Please make an exact copy of the lines from the one holding "grey cone: 5 -> 1" through the end of the data, both ends included, with no pictures.

### Record extracts
-- Opening Marker --

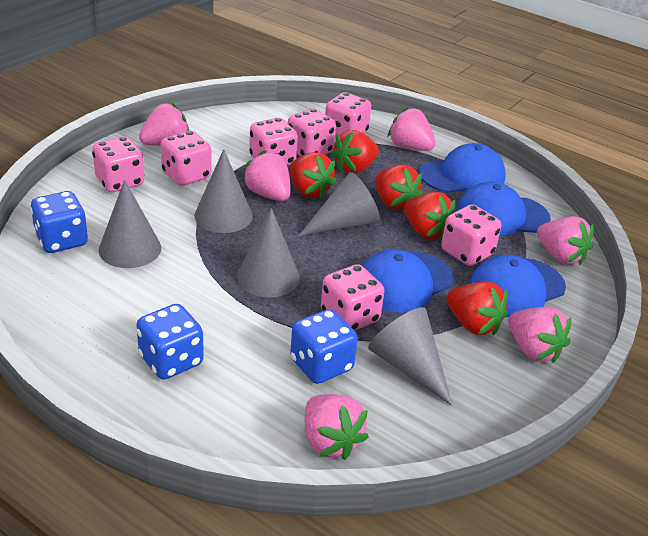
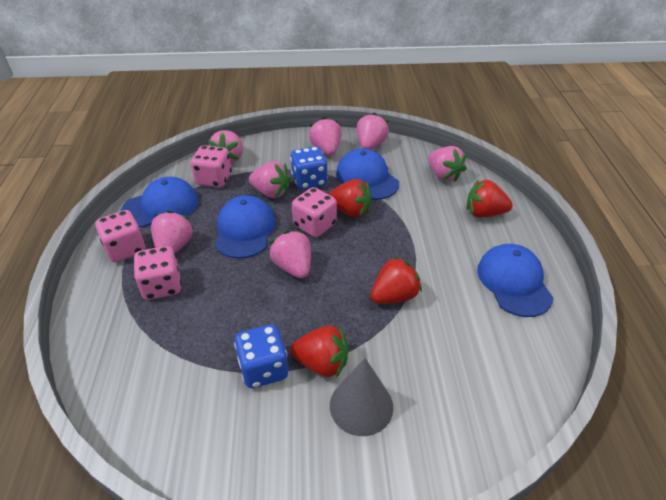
blue dice: 3 -> 2
grey cone: 5 -> 1
pink dice: 7 -> 4
pink strawberry: 6 -> 7
red strawberry: 5 -> 4

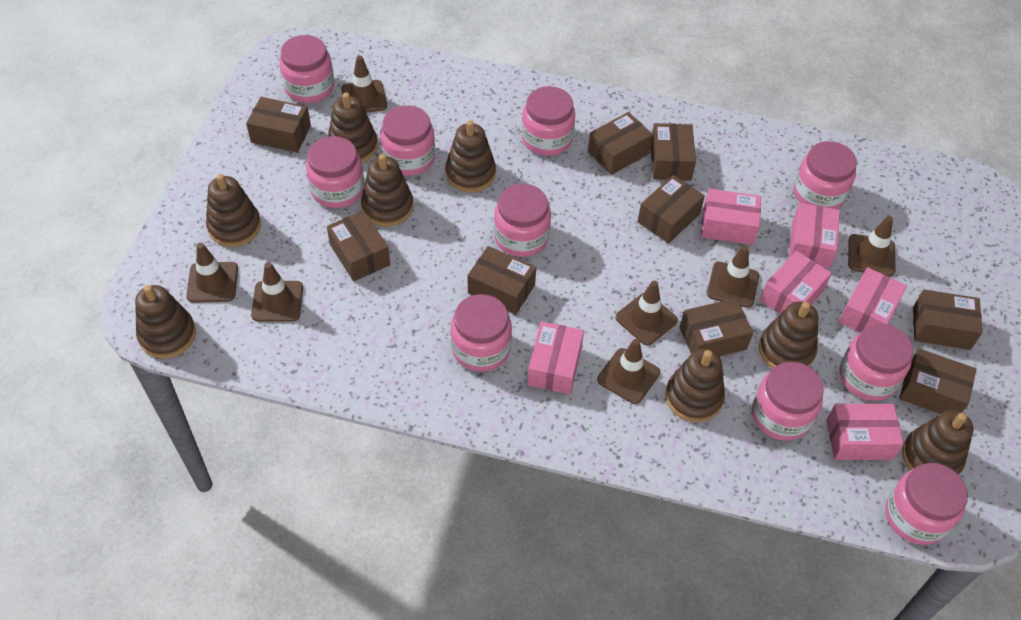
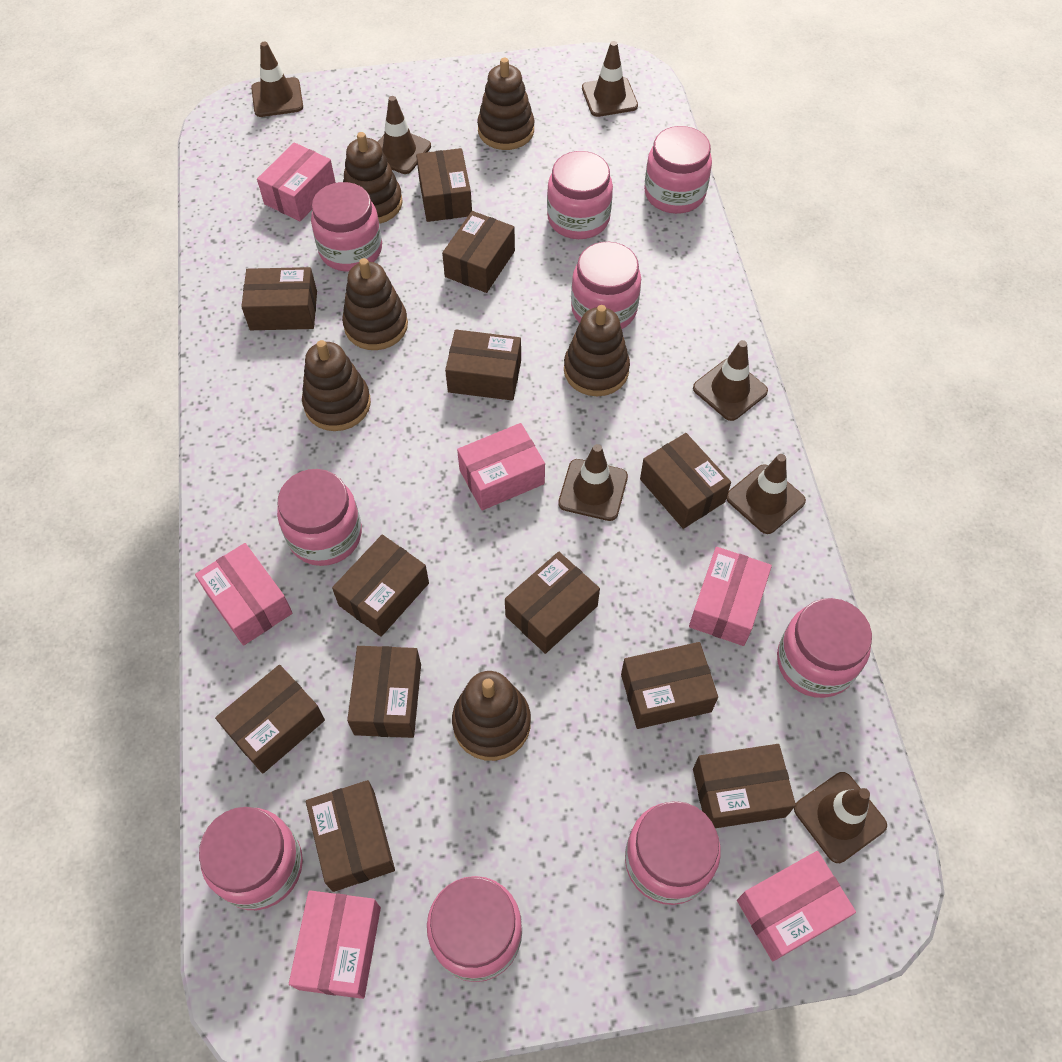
brown box: 9 -> 12
brown stacking toy: 8 -> 6
pink jar: 10 -> 9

-- Closing Marker --

### Completed task
grey cone: 5 -> 1
pink dice: 7 -> 4
pink strawberry: 6 -> 7
red strawberry: 5 -> 4

brown box: 9 -> 12
brown stacking toy: 8 -> 6
pink jar: 10 -> 9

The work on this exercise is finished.